**Assignment**
Output the first line below and each one after it, exactly, up to and including the line holding "purple trapezoid: (436, 63)". Pictures should not be copied.

....

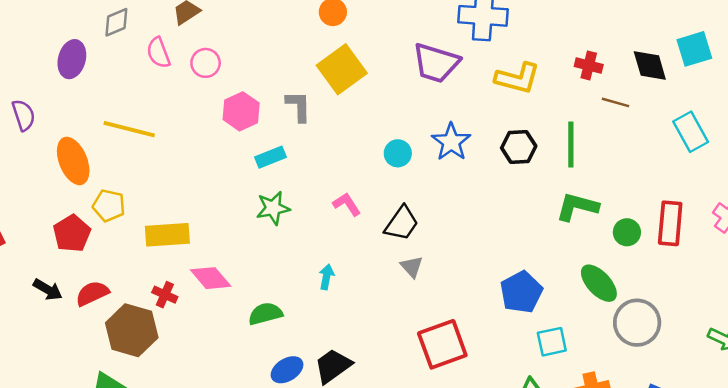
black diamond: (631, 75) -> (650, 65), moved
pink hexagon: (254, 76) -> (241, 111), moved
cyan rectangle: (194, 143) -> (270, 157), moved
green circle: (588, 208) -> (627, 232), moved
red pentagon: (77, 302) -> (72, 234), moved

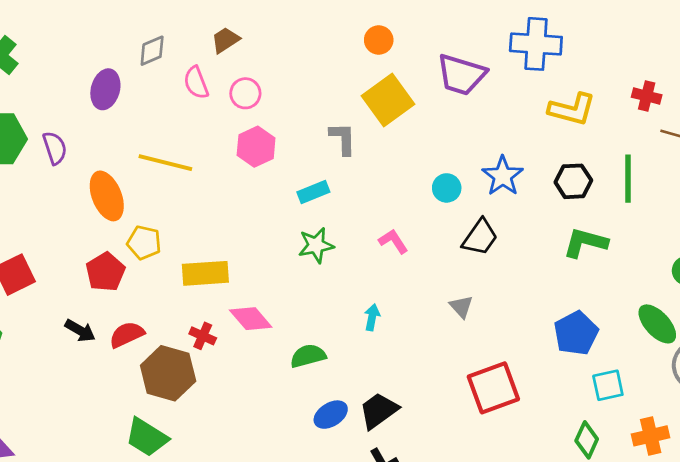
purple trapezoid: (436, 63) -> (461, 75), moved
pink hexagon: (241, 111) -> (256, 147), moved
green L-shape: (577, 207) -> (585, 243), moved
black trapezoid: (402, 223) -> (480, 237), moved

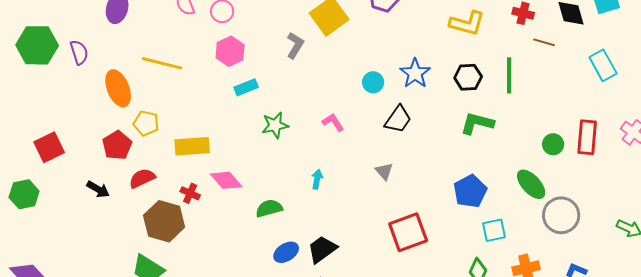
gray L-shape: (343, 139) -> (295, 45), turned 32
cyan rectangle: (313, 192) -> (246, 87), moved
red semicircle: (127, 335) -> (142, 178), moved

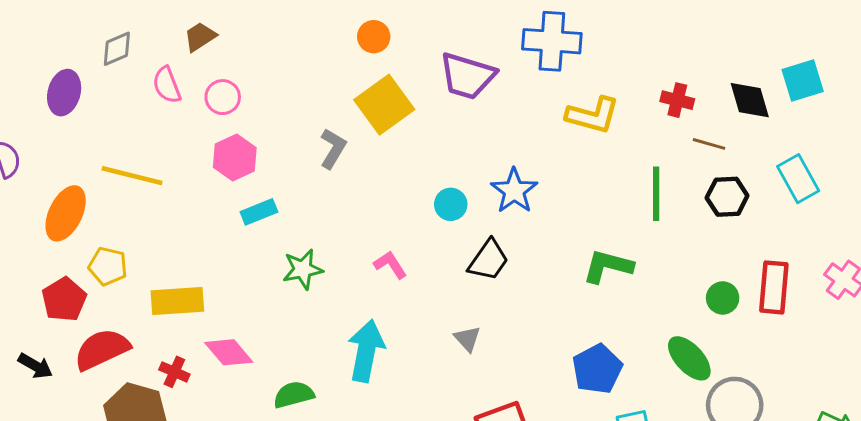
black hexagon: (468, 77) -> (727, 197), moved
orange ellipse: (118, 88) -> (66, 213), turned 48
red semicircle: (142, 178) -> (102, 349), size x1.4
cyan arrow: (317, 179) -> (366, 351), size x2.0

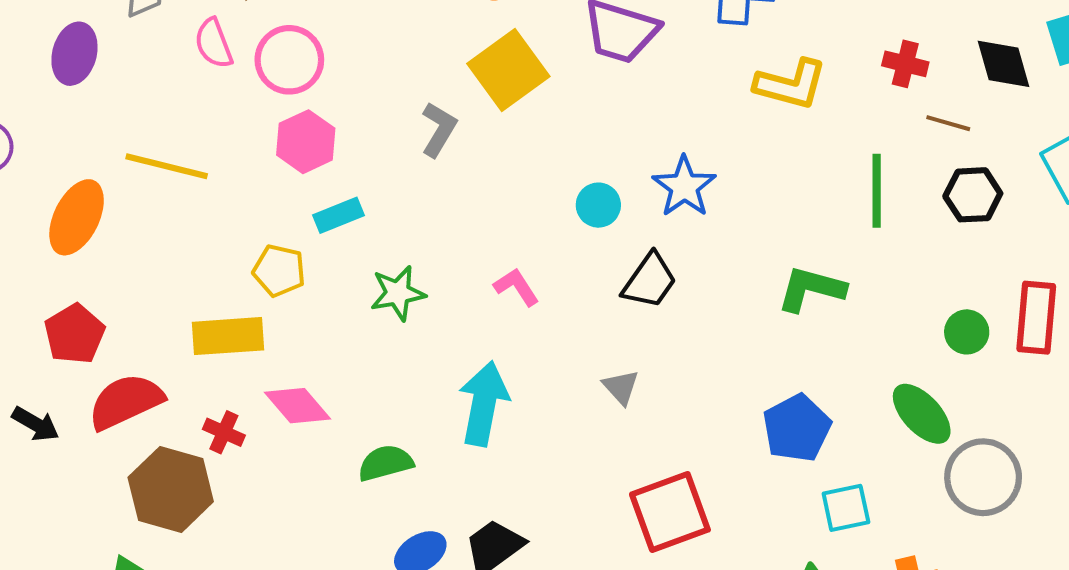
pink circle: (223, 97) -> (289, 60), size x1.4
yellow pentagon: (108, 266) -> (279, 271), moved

....

**Exercise solution**
black diamond: (631, 75) -> (650, 65), moved
pink hexagon: (254, 76) -> (241, 111), moved
cyan rectangle: (194, 143) -> (270, 157), moved
green circle: (588, 208) -> (627, 232), moved
red pentagon: (77, 302) -> (72, 234), moved

purple trapezoid: (436, 63) -> (461, 75), moved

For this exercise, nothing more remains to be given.